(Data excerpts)
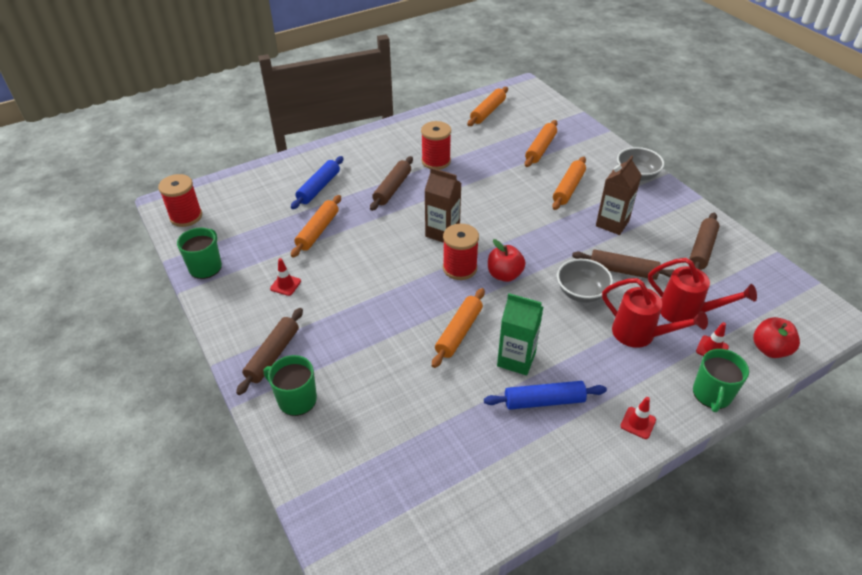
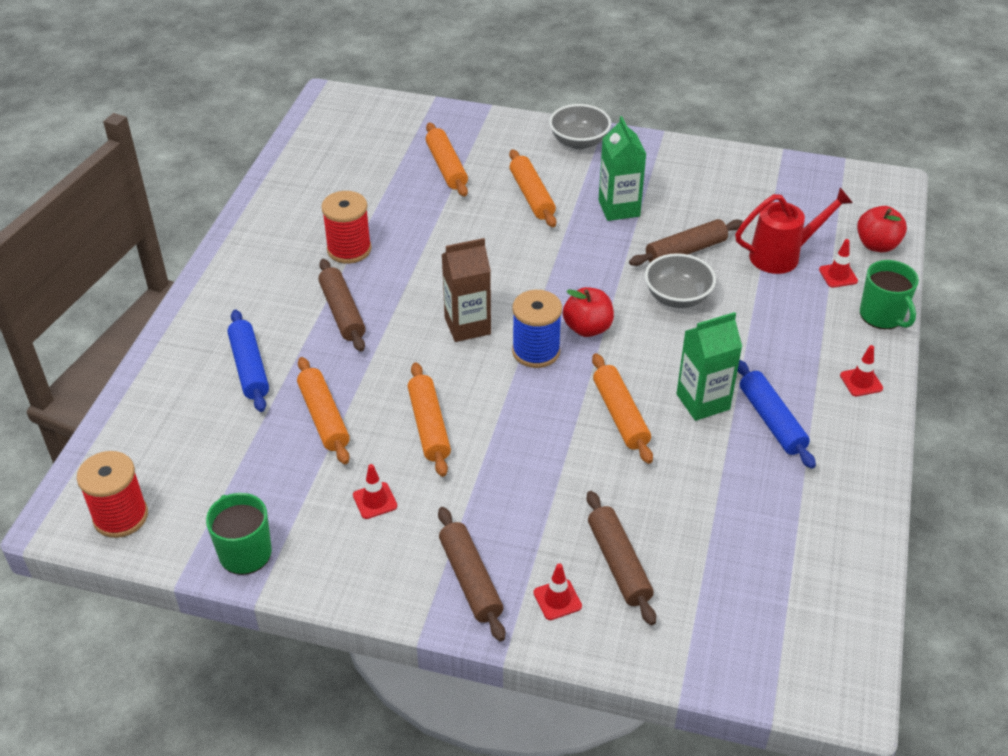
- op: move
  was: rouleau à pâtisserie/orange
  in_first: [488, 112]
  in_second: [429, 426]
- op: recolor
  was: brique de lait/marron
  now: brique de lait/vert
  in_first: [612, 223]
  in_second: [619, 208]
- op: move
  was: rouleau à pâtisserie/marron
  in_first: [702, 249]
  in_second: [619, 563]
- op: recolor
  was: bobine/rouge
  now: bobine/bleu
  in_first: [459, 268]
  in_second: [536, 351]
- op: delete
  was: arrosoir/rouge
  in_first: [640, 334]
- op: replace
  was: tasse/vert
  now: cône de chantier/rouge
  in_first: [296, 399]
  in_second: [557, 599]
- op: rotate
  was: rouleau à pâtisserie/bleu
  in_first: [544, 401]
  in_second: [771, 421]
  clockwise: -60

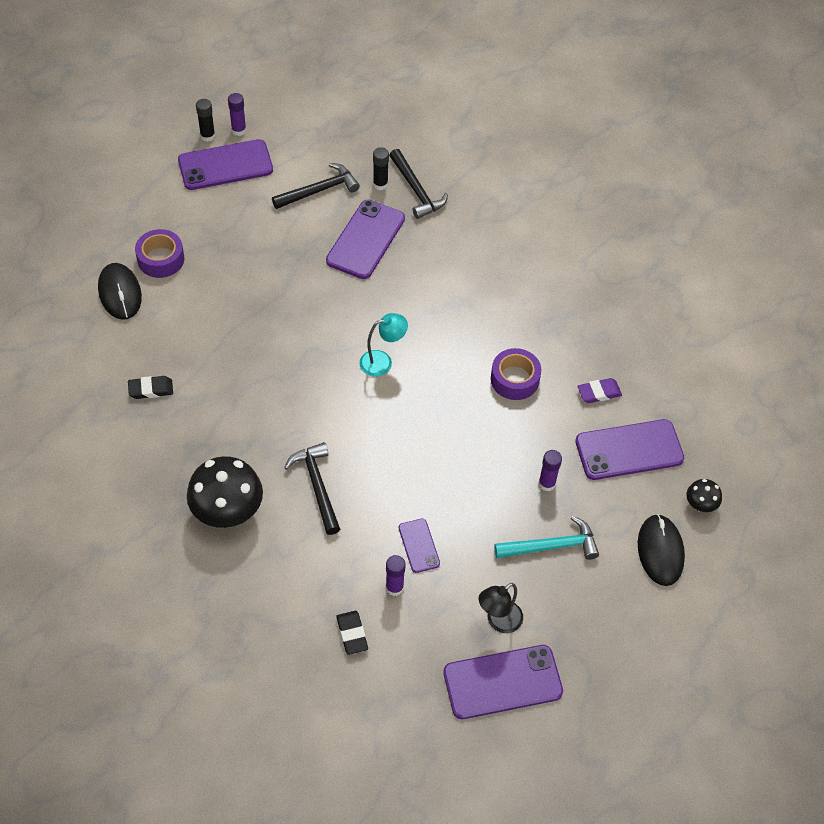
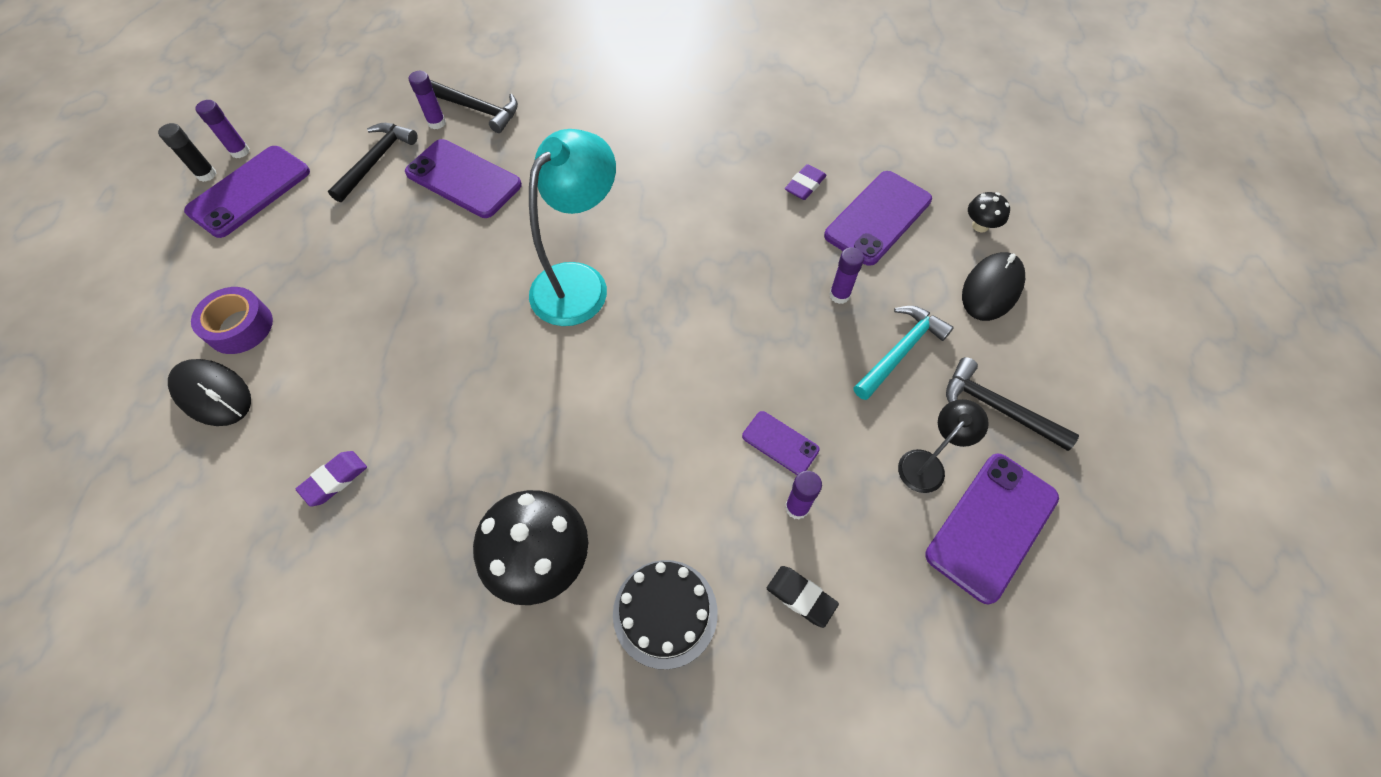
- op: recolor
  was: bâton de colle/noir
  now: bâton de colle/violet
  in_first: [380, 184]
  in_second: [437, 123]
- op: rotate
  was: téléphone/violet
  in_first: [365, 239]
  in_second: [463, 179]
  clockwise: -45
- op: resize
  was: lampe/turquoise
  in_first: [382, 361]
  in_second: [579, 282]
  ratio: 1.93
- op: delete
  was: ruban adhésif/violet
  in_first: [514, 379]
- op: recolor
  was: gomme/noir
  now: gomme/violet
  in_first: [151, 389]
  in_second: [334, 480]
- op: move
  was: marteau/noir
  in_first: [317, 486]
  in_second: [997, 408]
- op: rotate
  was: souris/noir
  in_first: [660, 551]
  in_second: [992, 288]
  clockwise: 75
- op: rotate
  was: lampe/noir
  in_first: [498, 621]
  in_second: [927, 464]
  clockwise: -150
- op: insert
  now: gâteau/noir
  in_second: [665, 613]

**Your objective:** Find and copy each line above holding "rouleau".

**Response below:**
  was: rouleau à pâtisserie/orange
  was: rouleau à pâtisserie/marron
  was: rouleau à pâtisserie/bleu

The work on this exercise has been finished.